(Change detection data)
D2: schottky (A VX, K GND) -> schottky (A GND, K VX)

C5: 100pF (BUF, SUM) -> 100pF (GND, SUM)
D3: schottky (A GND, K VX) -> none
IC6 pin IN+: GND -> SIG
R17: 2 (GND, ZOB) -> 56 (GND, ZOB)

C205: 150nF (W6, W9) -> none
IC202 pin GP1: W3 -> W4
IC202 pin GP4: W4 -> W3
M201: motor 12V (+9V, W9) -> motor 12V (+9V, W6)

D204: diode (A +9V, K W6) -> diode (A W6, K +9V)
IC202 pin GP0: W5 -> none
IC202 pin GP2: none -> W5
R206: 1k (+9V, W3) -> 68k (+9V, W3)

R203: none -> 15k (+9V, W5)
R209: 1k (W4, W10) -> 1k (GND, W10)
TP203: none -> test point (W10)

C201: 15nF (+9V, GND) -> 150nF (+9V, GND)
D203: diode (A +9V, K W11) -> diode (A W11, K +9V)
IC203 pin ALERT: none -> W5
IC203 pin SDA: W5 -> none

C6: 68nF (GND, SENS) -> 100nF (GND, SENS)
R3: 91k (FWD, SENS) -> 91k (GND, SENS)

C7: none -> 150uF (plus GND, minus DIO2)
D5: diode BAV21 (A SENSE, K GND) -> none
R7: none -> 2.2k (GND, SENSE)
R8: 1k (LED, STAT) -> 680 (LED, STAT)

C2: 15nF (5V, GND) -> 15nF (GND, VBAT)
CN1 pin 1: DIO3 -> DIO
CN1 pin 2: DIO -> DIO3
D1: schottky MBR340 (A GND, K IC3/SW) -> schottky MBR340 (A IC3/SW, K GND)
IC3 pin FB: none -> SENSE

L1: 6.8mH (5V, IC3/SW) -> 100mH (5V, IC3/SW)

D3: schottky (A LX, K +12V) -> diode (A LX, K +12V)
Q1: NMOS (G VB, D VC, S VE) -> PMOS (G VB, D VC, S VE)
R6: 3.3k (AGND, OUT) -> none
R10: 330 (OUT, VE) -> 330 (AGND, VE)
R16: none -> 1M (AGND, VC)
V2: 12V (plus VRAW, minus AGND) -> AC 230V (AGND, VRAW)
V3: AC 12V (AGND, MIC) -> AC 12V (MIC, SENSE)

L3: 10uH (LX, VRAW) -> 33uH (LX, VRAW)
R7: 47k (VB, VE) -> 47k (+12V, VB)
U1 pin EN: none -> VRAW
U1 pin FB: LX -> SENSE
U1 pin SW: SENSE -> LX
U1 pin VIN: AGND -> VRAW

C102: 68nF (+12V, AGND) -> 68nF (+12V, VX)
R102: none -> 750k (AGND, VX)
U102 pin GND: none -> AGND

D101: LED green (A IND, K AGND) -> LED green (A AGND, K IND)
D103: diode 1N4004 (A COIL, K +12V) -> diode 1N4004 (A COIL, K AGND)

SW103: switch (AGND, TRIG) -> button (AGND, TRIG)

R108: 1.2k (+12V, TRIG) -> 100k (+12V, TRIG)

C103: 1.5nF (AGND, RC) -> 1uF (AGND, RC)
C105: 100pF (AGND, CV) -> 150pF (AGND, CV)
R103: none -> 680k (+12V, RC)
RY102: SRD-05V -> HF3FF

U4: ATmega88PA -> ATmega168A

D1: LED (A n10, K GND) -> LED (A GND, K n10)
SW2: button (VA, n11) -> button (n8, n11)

▶ **Problem details**: Reproduce every line of the entries above, unchanged, from the very first one down to and including the line containing "IC202 pin GP4: W4 -> W3".

▶ **Exercise result**:
D2: schottky (A VX, K GND) -> schottky (A GND, K VX)

C5: 100pF (BUF, SUM) -> 100pF (GND, SUM)
D3: schottky (A GND, K VX) -> none
IC6 pin IN+: GND -> SIG
R17: 2 (GND, ZOB) -> 56 (GND, ZOB)

C205: 150nF (W6, W9) -> none
IC202 pin GP1: W3 -> W4
IC202 pin GP4: W4 -> W3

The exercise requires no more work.